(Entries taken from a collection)
+ + + + +
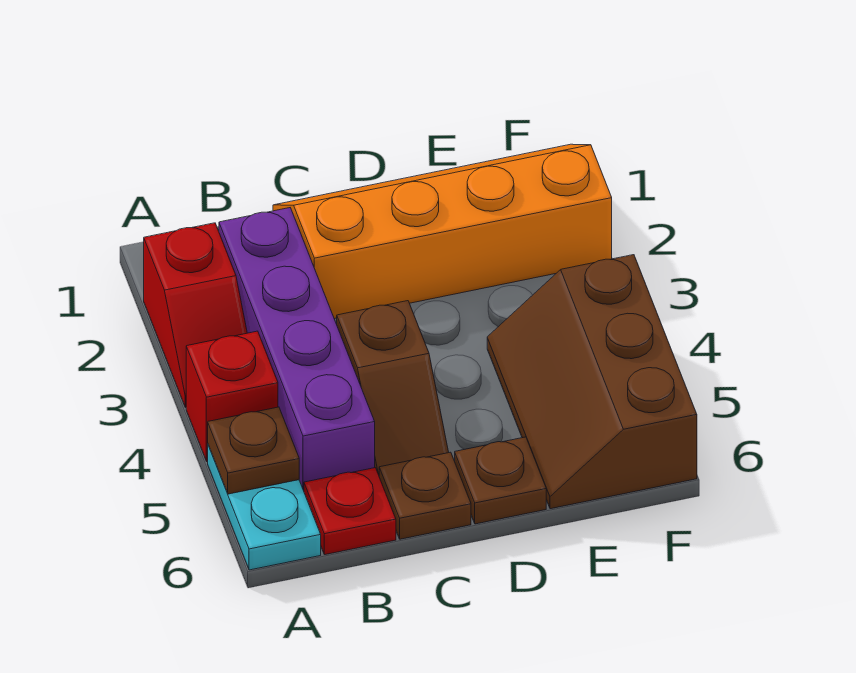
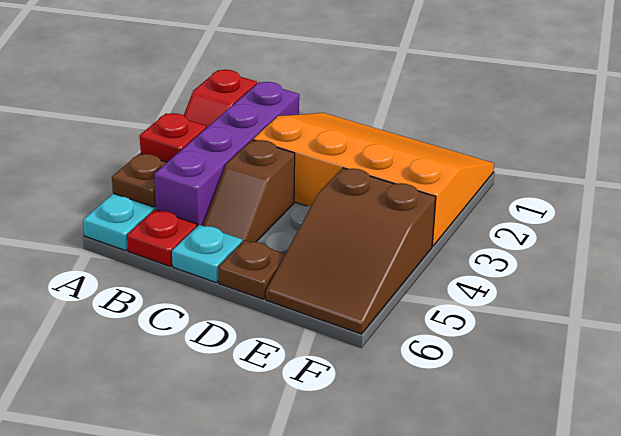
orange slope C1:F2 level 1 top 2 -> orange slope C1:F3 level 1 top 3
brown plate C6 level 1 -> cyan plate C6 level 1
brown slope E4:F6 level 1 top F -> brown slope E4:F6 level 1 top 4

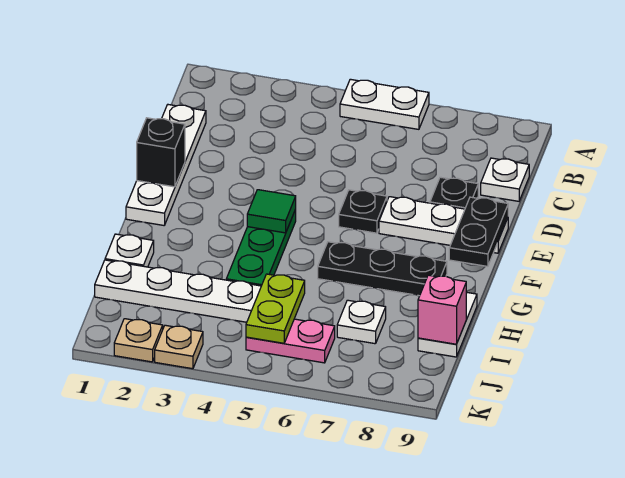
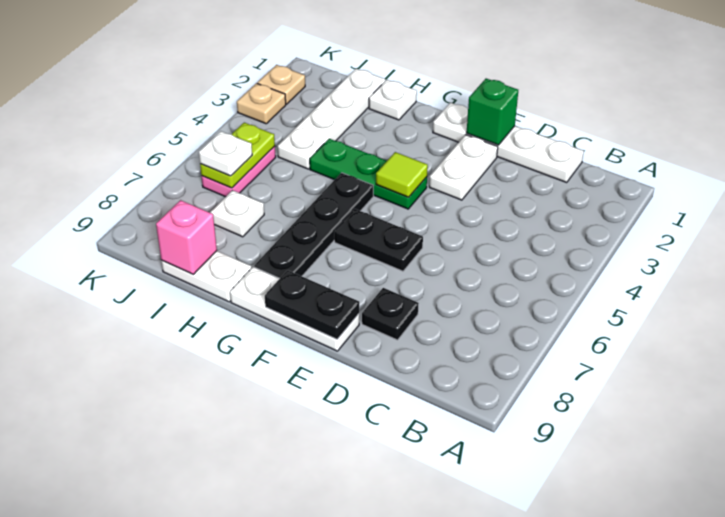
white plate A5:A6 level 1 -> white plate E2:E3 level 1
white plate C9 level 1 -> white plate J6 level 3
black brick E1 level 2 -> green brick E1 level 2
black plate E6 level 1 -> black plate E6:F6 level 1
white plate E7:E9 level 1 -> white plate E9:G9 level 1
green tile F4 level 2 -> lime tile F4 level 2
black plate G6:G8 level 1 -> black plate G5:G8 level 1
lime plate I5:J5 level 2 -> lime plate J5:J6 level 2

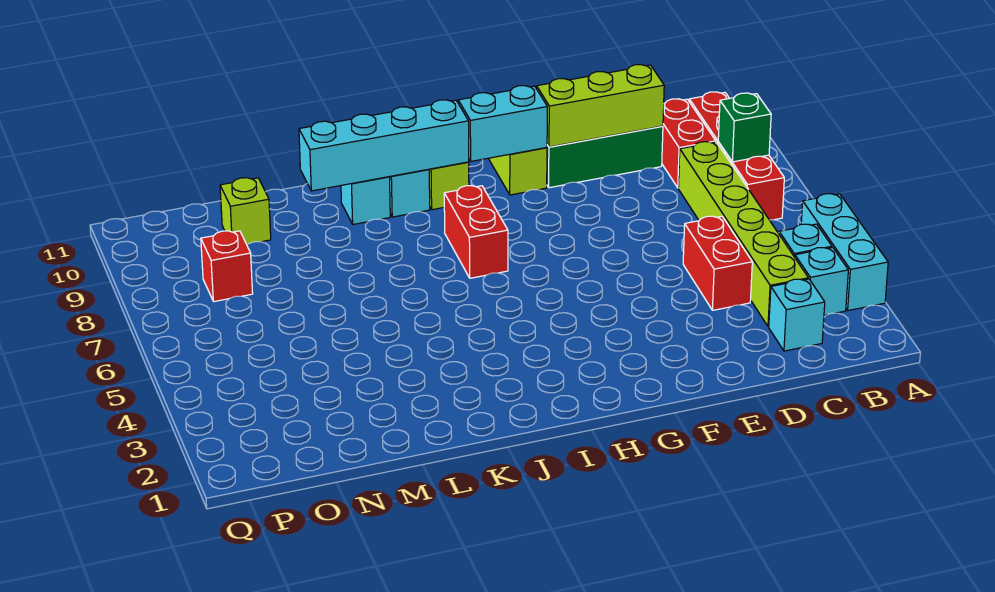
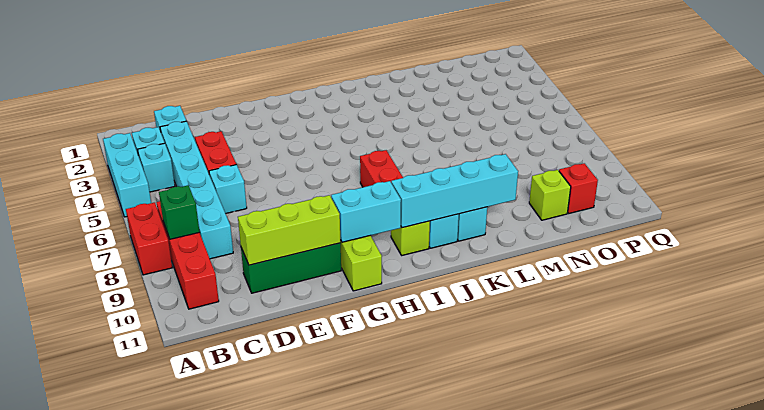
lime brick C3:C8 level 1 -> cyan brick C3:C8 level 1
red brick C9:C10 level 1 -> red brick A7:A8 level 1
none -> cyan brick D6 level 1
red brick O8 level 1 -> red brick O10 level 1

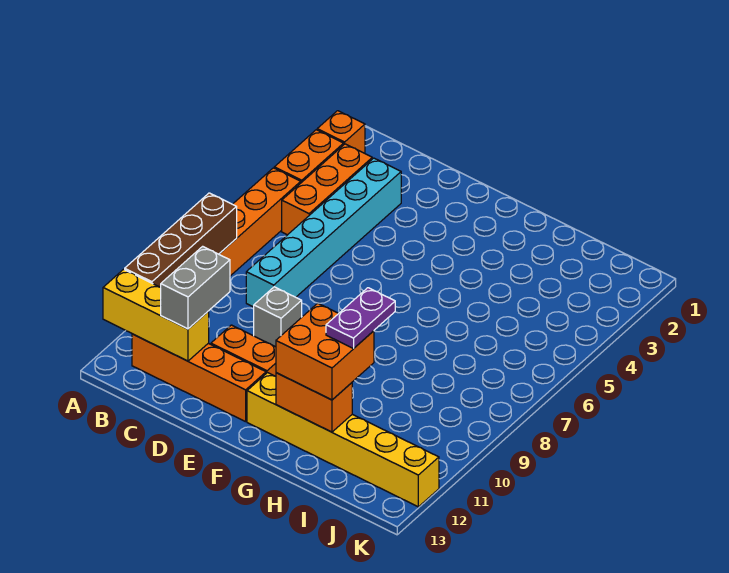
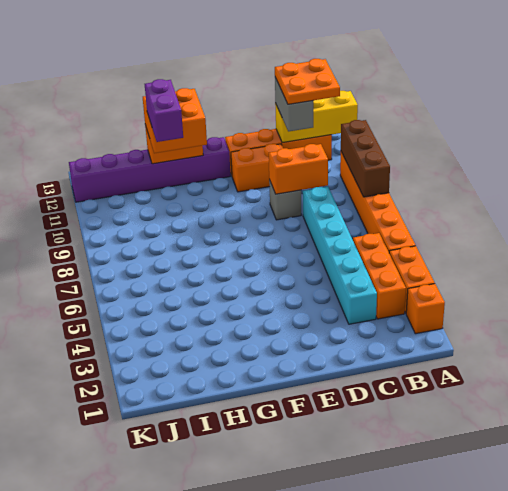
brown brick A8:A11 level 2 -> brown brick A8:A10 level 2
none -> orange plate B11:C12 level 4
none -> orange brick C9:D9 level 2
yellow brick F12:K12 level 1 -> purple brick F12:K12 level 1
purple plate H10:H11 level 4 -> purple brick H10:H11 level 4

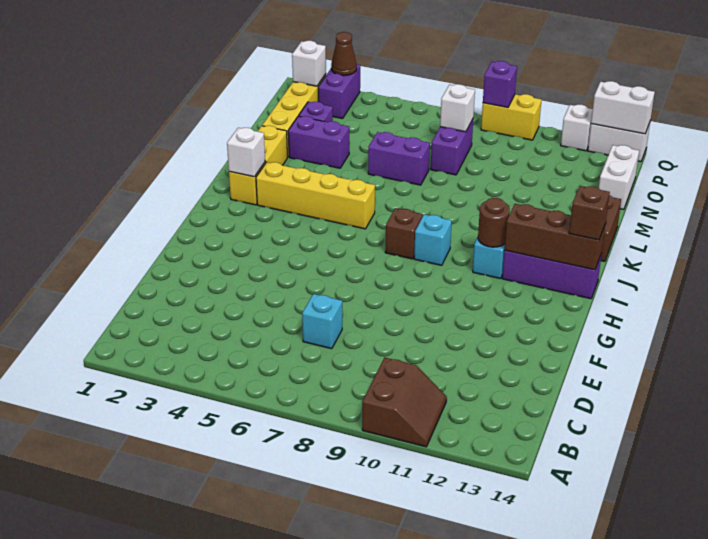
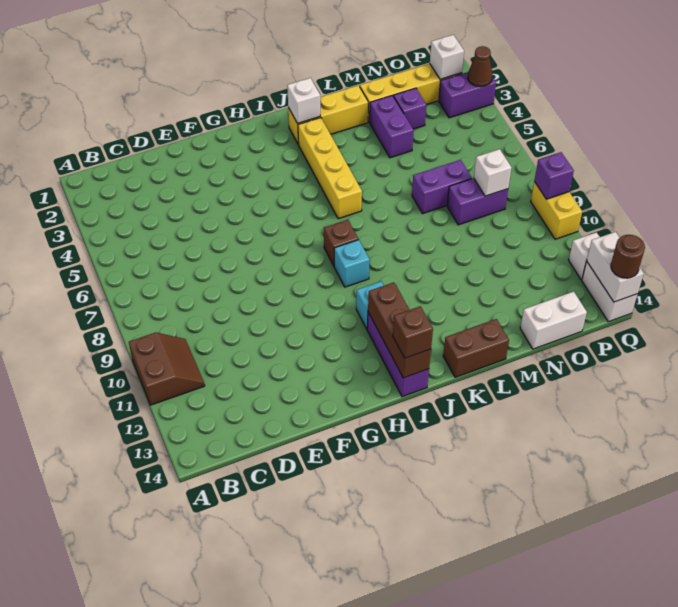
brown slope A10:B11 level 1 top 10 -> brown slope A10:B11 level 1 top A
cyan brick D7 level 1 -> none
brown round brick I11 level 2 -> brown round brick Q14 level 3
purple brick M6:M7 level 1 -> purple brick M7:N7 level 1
+ + + + +
The task.
Each entry above should come back word for word, and no picture should come with it.

Response box.
orange slope C1:F2 level 1 top 2 -> orange slope C1:F3 level 1 top 3
brown plate C6 level 1 -> cyan plate C6 level 1
brown slope E4:F6 level 1 top F -> brown slope E4:F6 level 1 top 4

white plate A5:A6 level 1 -> white plate E2:E3 level 1
white plate C9 level 1 -> white plate J6 level 3
black brick E1 level 2 -> green brick E1 level 2
black plate E6 level 1 -> black plate E6:F6 level 1
white plate E7:E9 level 1 -> white plate E9:G9 level 1
green tile F4 level 2 -> lime tile F4 level 2
black plate G6:G8 level 1 -> black plate G5:G8 level 1
lime plate I5:J5 level 2 -> lime plate J5:J6 level 2

lime brick C3:C8 level 1 -> cyan brick C3:C8 level 1
red brick C9:C10 level 1 -> red brick A7:A8 level 1
none -> cyan brick D6 level 1
red brick O8 level 1 -> red brick O10 level 1

brown brick A8:A11 level 2 -> brown brick A8:A10 level 2
none -> orange plate B11:C12 level 4
none -> orange brick C9:D9 level 2
yellow brick F12:K12 level 1 -> purple brick F12:K12 level 1
purple plate H10:H11 level 4 -> purple brick H10:H11 level 4

brown slope A10:B11 level 1 top 10 -> brown slope A10:B11 level 1 top A
cyan brick D7 level 1 -> none
brown round brick I11 level 2 -> brown round brick Q14 level 3
purple brick M6:M7 level 1 -> purple brick M7:N7 level 1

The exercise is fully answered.